**YOUR OBJECTIVE**:
From the line that contains "R17: 13k (SIG12, SIG15)" through the line that contains "C3: 1.5uF (plus", output every line of the listing below exactly and leave out all the rest.
*** RAW DATA Section Begins ***
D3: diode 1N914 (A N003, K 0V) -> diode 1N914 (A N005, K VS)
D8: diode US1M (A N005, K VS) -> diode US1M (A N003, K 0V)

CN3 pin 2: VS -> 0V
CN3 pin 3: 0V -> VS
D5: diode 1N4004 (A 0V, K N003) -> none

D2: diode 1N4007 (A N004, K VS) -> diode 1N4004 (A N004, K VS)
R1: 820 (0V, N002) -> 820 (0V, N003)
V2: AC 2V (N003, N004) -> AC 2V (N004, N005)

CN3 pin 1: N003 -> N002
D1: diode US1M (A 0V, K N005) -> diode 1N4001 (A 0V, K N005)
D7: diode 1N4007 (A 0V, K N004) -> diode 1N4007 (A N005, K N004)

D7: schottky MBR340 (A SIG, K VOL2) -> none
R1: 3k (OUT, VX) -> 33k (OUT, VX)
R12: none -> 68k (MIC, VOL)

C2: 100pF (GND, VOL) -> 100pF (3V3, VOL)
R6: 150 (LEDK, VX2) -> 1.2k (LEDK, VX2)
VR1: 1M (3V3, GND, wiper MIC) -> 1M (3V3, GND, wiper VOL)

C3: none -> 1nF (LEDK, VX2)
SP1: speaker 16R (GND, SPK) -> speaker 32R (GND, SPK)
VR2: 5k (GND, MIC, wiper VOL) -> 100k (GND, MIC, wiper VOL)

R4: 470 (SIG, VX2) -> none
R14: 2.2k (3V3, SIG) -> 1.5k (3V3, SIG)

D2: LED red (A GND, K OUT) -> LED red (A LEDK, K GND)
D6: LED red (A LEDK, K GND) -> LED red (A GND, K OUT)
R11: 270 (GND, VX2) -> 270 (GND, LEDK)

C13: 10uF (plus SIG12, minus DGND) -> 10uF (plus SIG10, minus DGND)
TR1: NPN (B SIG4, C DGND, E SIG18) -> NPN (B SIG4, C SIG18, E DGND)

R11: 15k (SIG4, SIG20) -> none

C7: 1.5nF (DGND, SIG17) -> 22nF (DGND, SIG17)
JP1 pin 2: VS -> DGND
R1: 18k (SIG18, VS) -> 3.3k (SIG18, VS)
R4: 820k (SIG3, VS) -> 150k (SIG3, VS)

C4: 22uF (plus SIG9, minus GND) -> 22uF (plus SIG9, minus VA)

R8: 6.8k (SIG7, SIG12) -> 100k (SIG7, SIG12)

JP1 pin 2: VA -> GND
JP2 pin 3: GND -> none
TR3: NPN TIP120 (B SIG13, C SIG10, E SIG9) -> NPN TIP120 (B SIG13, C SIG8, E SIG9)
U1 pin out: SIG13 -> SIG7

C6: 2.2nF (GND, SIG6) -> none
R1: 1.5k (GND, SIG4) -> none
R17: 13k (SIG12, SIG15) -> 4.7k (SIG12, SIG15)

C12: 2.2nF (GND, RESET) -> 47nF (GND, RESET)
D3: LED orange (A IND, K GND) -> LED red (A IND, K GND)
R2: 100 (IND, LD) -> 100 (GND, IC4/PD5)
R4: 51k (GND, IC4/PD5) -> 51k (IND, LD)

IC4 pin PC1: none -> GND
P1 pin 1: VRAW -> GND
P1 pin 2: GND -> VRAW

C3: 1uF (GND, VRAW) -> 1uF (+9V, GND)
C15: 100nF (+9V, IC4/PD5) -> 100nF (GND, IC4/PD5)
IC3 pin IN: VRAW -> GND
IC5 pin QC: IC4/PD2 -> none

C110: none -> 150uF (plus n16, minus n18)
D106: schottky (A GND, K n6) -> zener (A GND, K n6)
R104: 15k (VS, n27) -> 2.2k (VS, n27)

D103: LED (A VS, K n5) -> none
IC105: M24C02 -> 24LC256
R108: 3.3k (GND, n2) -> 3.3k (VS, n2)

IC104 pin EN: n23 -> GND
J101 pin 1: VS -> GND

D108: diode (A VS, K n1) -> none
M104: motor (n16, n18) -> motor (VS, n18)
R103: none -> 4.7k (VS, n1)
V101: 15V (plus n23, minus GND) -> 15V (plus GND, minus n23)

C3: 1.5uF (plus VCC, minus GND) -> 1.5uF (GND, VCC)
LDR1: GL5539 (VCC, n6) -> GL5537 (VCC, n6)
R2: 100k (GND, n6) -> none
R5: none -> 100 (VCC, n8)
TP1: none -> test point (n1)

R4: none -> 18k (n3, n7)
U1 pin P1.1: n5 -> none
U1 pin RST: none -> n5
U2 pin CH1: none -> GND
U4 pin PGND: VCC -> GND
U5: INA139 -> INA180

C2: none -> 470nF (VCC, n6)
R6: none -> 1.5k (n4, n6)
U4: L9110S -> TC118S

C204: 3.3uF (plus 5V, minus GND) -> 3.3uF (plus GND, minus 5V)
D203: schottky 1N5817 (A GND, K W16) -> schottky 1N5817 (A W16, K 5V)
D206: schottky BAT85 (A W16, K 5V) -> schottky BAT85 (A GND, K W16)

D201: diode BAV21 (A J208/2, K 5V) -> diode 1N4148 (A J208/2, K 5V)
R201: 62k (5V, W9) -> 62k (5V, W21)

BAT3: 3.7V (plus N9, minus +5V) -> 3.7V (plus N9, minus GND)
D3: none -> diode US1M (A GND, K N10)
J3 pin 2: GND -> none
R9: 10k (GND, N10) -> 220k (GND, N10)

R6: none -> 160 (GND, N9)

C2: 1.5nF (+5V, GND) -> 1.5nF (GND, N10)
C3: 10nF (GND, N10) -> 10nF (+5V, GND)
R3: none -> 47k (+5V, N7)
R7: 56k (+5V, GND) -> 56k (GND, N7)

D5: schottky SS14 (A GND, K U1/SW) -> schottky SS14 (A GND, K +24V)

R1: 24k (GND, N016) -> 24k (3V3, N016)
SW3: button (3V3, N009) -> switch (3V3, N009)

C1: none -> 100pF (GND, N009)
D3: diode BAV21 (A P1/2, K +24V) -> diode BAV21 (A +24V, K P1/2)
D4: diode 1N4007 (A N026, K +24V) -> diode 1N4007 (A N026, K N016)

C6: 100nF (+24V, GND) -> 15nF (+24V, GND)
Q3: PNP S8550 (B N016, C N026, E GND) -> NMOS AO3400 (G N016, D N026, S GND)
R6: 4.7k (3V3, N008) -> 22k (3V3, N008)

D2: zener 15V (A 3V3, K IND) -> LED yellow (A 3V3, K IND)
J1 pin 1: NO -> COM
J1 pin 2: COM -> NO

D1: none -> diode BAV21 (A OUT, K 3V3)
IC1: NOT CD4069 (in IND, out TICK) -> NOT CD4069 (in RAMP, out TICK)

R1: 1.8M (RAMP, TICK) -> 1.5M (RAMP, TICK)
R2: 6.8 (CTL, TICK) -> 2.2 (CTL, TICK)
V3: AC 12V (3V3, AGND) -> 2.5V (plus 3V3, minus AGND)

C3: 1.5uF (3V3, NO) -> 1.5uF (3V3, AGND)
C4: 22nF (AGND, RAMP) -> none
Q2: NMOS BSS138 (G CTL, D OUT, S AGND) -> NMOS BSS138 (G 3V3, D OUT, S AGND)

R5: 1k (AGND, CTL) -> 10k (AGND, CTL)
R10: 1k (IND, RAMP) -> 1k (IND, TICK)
*** RAW DATA Section Ends ***
**RESULT BELOW**:
R17: 13k (SIG12, SIG15) -> 4.7k (SIG12, SIG15)

C12: 2.2nF (GND, RESET) -> 47nF (GND, RESET)
D3: LED orange (A IND, K GND) -> LED red (A IND, K GND)
R2: 100 (IND, LD) -> 100 (GND, IC4/PD5)
R4: 51k (GND, IC4/PD5) -> 51k (IND, LD)

IC4 pin PC1: none -> GND
P1 pin 1: VRAW -> GND
P1 pin 2: GND -> VRAW

C3: 1uF (GND, VRAW) -> 1uF (+9V, GND)
C15: 100nF (+9V, IC4/PD5) -> 100nF (GND, IC4/PD5)
IC3 pin IN: VRAW -> GND
IC5 pin QC: IC4/PD2 -> none

C110: none -> 150uF (plus n16, minus n18)
D106: schottky (A GND, K n6) -> zener (A GND, K n6)
R104: 15k (VS, n27) -> 2.2k (VS, n27)

D103: LED (A VS, K n5) -> none
IC105: M24C02 -> 24LC256
R108: 3.3k (GND, n2) -> 3.3k (VS, n2)

IC104 pin EN: n23 -> GND
J101 pin 1: VS -> GND

D108: diode (A VS, K n1) -> none
M104: motor (n16, n18) -> motor (VS, n18)
R103: none -> 4.7k (VS, n1)
V101: 15V (plus n23, minus GND) -> 15V (plus GND, minus n23)

C3: 1.5uF (plus VCC, minus GND) -> 1.5uF (GND, VCC)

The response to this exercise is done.